Only the text belongs in the copy. Transcribe the data exactly and drop any pictures.
━━━━━ Data to process ━━━━━
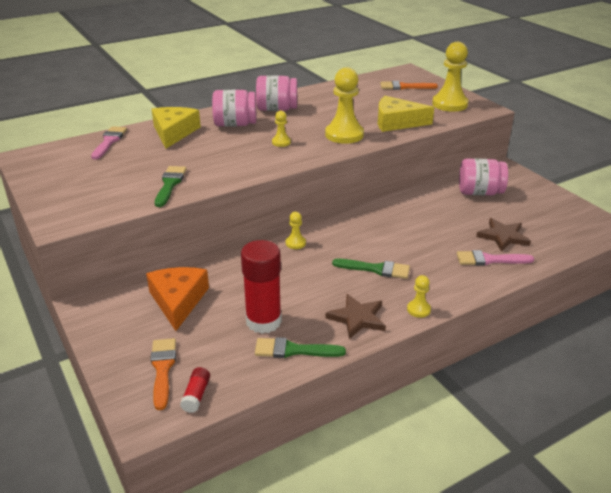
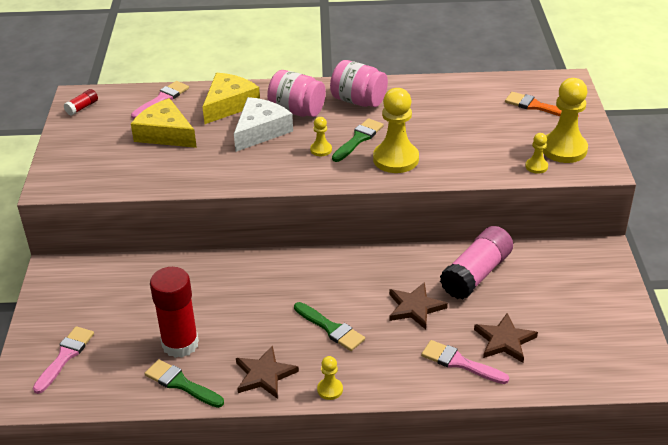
camera: 30 degrees right, 5 degrees up
(163, 369) = (65, 356): orange brush -> pink brush
(170, 184) = (172, 171): green brush -> green brush (358, 139)
(178, 301) = (127, 294): orange cheese -> none
(196, 395) = (71, 392): red glue stick -> red glue stick (82, 107)
(219, 142) = (260, 131): none -> white cheese
(295, 243) = (280, 269): yellow pawn -> yellow pawn (536, 166)
(397, 122) = (472, 158): yellow cheese -> yellow cheese (165, 134)
(422, 236) = (415, 307): none -> brown star
(441, 204) = (476, 274): none -> pink glue stick
(479, 192) = (537, 274): pink jar -> none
━━━━━
Solution for this exercise
camera: 30 degrees right, 5 degrees up
(163, 369) = (65, 356): orange brush -> pink brush
(170, 184) = (172, 171): green brush -> green brush (358, 139)
(178, 301) = (127, 294): orange cheese -> none
(196, 395) = (71, 392): red glue stick -> red glue stick (82, 107)
(219, 142) = (260, 131): none -> white cheese
(295, 243) = (280, 269): yellow pawn -> yellow pawn (536, 166)
(397, 122) = (472, 158): yellow cheese -> yellow cheese (165, 134)
(422, 236) = (415, 307): none -> brown star
(441, 204) = (476, 274): none -> pink glue stick
(479, 192) = (537, 274): pink jar -> none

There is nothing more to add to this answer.